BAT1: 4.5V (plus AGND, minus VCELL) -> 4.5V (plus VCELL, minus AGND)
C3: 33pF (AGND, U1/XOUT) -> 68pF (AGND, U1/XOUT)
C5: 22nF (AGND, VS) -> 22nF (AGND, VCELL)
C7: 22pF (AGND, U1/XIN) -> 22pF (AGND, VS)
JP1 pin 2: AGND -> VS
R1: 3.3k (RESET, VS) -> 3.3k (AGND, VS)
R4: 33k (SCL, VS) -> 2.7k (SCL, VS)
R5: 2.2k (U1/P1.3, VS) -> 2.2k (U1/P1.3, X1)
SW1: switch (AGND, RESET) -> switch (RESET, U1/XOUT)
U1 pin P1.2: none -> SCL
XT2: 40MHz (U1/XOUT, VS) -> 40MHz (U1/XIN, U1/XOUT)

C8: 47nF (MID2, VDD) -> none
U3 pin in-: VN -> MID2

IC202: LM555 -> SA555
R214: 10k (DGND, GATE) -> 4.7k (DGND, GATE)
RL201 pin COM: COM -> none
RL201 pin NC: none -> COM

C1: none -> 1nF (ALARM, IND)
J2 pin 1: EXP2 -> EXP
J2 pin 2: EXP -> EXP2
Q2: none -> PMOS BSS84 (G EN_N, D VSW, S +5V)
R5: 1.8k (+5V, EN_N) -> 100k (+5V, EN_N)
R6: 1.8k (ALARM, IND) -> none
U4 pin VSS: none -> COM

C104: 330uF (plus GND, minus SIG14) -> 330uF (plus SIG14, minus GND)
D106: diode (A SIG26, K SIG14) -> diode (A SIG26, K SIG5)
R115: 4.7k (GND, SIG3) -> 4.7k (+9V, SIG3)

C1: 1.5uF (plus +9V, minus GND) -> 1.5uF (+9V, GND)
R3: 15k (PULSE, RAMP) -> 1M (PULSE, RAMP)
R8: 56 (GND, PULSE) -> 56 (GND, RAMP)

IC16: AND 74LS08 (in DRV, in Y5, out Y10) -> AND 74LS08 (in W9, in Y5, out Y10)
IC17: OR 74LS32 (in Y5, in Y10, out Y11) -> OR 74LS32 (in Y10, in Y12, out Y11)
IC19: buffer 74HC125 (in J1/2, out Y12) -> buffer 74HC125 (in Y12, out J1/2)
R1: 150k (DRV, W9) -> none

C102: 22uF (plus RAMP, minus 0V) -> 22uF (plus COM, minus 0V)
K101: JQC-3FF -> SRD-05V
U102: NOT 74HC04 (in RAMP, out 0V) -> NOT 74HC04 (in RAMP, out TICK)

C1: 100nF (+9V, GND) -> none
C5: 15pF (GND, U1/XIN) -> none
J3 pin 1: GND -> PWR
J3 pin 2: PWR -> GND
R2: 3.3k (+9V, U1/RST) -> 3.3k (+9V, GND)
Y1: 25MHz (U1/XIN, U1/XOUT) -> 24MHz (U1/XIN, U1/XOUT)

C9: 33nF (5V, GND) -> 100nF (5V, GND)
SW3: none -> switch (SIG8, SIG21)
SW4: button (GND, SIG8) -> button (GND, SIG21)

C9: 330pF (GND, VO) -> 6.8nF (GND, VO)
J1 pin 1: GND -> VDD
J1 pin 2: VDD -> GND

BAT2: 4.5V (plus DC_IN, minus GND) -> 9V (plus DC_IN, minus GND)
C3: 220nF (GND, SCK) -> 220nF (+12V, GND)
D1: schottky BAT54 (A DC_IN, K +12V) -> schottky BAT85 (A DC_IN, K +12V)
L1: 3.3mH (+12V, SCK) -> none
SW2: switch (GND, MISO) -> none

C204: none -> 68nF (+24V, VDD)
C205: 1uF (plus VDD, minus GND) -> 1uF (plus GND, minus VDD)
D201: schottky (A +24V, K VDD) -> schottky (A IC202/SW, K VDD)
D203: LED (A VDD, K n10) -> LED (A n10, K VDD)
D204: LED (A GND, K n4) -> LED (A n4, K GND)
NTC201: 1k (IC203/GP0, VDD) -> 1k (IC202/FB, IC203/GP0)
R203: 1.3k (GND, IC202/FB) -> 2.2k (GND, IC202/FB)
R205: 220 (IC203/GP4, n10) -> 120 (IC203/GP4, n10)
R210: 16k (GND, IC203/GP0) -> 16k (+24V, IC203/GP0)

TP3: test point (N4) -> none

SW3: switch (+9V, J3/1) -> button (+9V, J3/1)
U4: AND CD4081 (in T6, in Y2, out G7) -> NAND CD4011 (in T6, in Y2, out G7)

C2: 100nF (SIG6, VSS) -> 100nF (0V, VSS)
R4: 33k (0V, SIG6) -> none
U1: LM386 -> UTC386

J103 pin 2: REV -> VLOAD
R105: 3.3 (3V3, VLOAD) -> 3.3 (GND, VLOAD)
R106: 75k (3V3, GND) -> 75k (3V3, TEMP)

========

Exercise objective
Output every record in full, exactly as it was given.

Reply to the task
BAT1: 4.5V (plus AGND, minus VCELL) -> 4.5V (plus VCELL, minus AGND)
C3: 33pF (AGND, U1/XOUT) -> 68pF (AGND, U1/XOUT)
C5: 22nF (AGND, VS) -> 22nF (AGND, VCELL)
C7: 22pF (AGND, U1/XIN) -> 22pF (AGND, VS)
JP1 pin 2: AGND -> VS
R1: 3.3k (RESET, VS) -> 3.3k (AGND, VS)
R4: 33k (SCL, VS) -> 2.7k (SCL, VS)
R5: 2.2k (U1/P1.3, VS) -> 2.2k (U1/P1.3, X1)
SW1: switch (AGND, RESET) -> switch (RESET, U1/XOUT)
U1 pin P1.2: none -> SCL
XT2: 40MHz (U1/XOUT, VS) -> 40MHz (U1/XIN, U1/XOUT)

C8: 47nF (MID2, VDD) -> none
U3 pin in-: VN -> MID2

IC202: LM555 -> SA555
R214: 10k (DGND, GATE) -> 4.7k (DGND, GATE)
RL201 pin COM: COM -> none
RL201 pin NC: none -> COM

C1: none -> 1nF (ALARM, IND)
J2 pin 1: EXP2 -> EXP
J2 pin 2: EXP -> EXP2
Q2: none -> PMOS BSS84 (G EN_N, D VSW, S +5V)
R5: 1.8k (+5V, EN_N) -> 100k (+5V, EN_N)
R6: 1.8k (ALARM, IND) -> none
U4 pin VSS: none -> COM

C104: 330uF (plus GND, minus SIG14) -> 330uF (plus SIG14, minus GND)
D106: diode (A SIG26, K SIG14) -> diode (A SIG26, K SIG5)
R115: 4.7k (GND, SIG3) -> 4.7k (+9V, SIG3)

C1: 1.5uF (plus +9V, minus GND) -> 1.5uF (+9V, GND)
R3: 15k (PULSE, RAMP) -> 1M (PULSE, RAMP)
R8: 56 (GND, PULSE) -> 56 (GND, RAMP)

IC16: AND 74LS08 (in DRV, in Y5, out Y10) -> AND 74LS08 (in W9, in Y5, out Y10)
IC17: OR 74LS32 (in Y5, in Y10, out Y11) -> OR 74LS32 (in Y10, in Y12, out Y11)
IC19: buffer 74HC125 (in J1/2, out Y12) -> buffer 74HC125 (in Y12, out J1/2)
R1: 150k (DRV, W9) -> none

C102: 22uF (plus RAMP, minus 0V) -> 22uF (plus COM, minus 0V)
K101: JQC-3FF -> SRD-05V
U102: NOT 74HC04 (in RAMP, out 0V) -> NOT 74HC04 (in RAMP, out TICK)

C1: 100nF (+9V, GND) -> none
C5: 15pF (GND, U1/XIN) -> none
J3 pin 1: GND -> PWR
J3 pin 2: PWR -> GND
R2: 3.3k (+9V, U1/RST) -> 3.3k (+9V, GND)
Y1: 25MHz (U1/XIN, U1/XOUT) -> 24MHz (U1/XIN, U1/XOUT)

C9: 33nF (5V, GND) -> 100nF (5V, GND)
SW3: none -> switch (SIG8, SIG21)
SW4: button (GND, SIG8) -> button (GND, SIG21)

C9: 330pF (GND, VO) -> 6.8nF (GND, VO)
J1 pin 1: GND -> VDD
J1 pin 2: VDD -> GND

BAT2: 4.5V (plus DC_IN, minus GND) -> 9V (plus DC_IN, minus GND)
C3: 220nF (GND, SCK) -> 220nF (+12V, GND)
D1: schottky BAT54 (A DC_IN, K +12V) -> schottky BAT85 (A DC_IN, K +12V)
L1: 3.3mH (+12V, SCK) -> none
SW2: switch (GND, MISO) -> none

C204: none -> 68nF (+24V, VDD)
C205: 1uF (plus VDD, minus GND) -> 1uF (plus GND, minus VDD)
D201: schottky (A +24V, K VDD) -> schottky (A IC202/SW, K VDD)
D203: LED (A VDD, K n10) -> LED (A n10, K VDD)
D204: LED (A GND, K n4) -> LED (A n4, K GND)
NTC201: 1k (IC203/GP0, VDD) -> 1k (IC202/FB, IC203/GP0)
R203: 1.3k (GND, IC202/FB) -> 2.2k (GND, IC202/FB)
R205: 220 (IC203/GP4, n10) -> 120 (IC203/GP4, n10)
R210: 16k (GND, IC203/GP0) -> 16k (+24V, IC203/GP0)

TP3: test point (N4) -> none

SW3: switch (+9V, J3/1) -> button (+9V, J3/1)
U4: AND CD4081 (in T6, in Y2, out G7) -> NAND CD4011 (in T6, in Y2, out G7)

C2: 100nF (SIG6, VSS) -> 100nF (0V, VSS)
R4: 33k (0V, SIG6) -> none
U1: LM386 -> UTC386

J103 pin 2: REV -> VLOAD
R105: 3.3 (3V3, VLOAD) -> 3.3 (GND, VLOAD)
R106: 75k (3V3, GND) -> 75k (3V3, TEMP)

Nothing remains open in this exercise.